Version difference data
=== Section Start ===
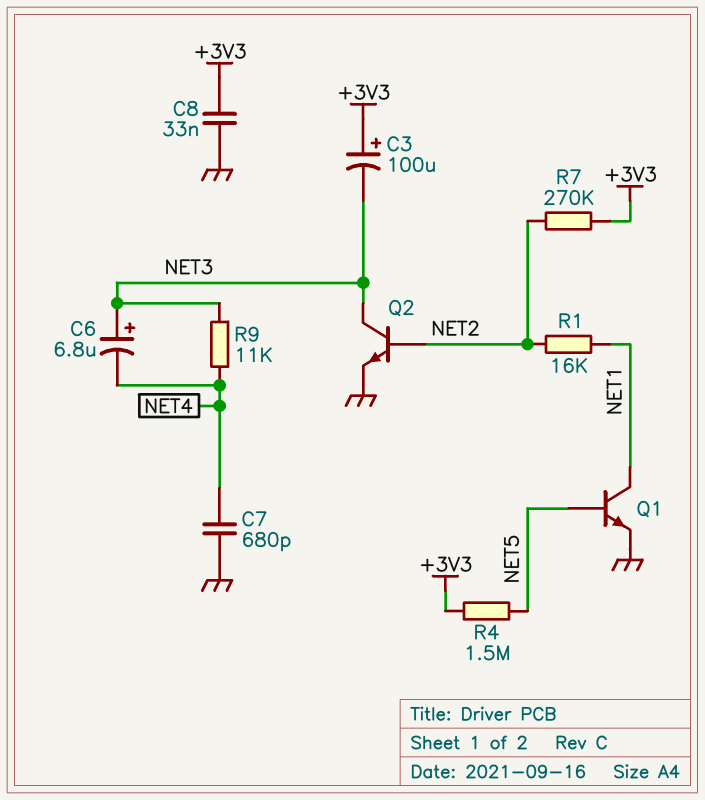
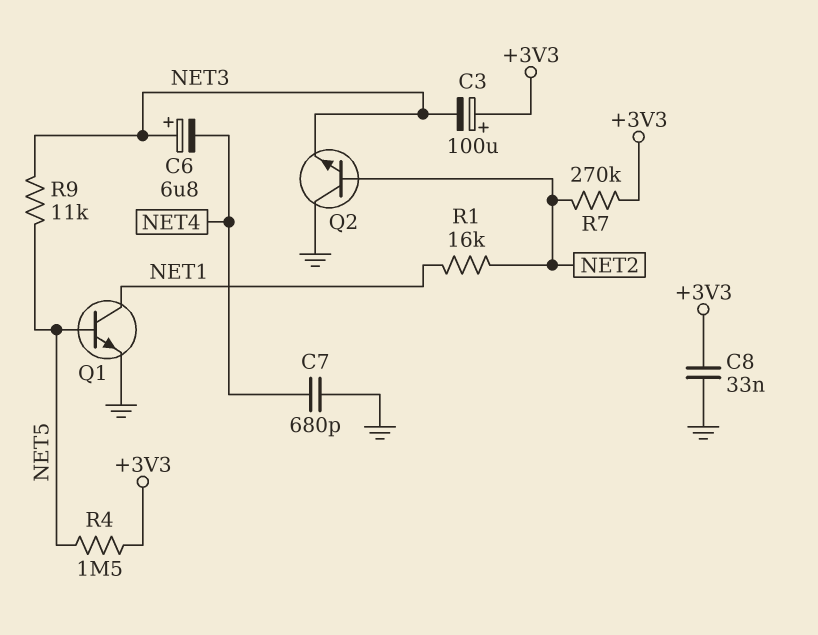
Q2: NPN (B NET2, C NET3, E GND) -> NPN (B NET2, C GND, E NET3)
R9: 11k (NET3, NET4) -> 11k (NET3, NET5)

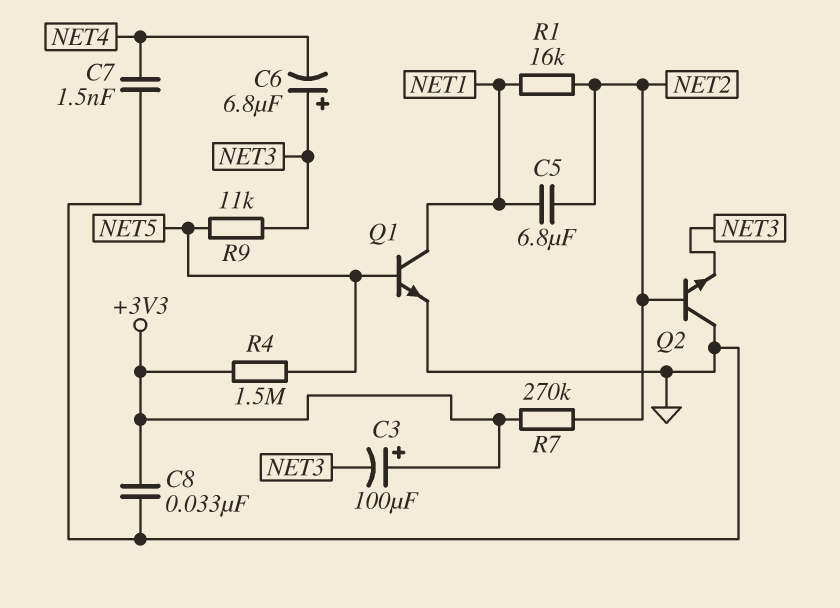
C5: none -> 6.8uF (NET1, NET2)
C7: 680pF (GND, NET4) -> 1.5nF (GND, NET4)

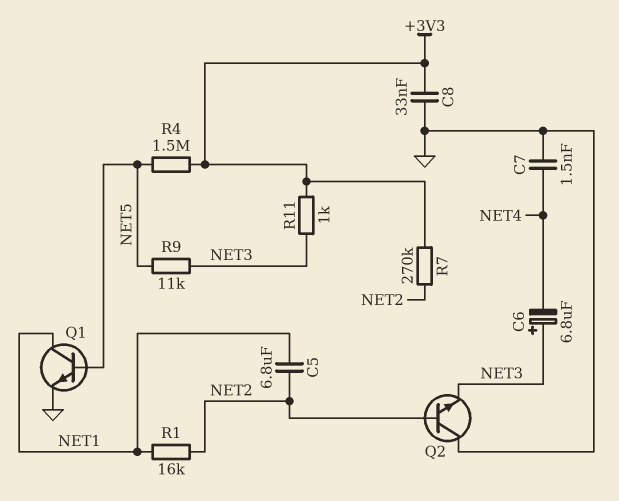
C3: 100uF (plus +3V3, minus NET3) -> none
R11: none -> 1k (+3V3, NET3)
=== Section End ===
▸ What the exercise asks
Show the lines where the word "none" appears in the entries.

▸ Exercise response
C5: none -> 6.8uF (NET1, NET2)
C3: 100uF (plus +3V3, minus NET3) -> none
R11: none -> 1k (+3V3, NET3)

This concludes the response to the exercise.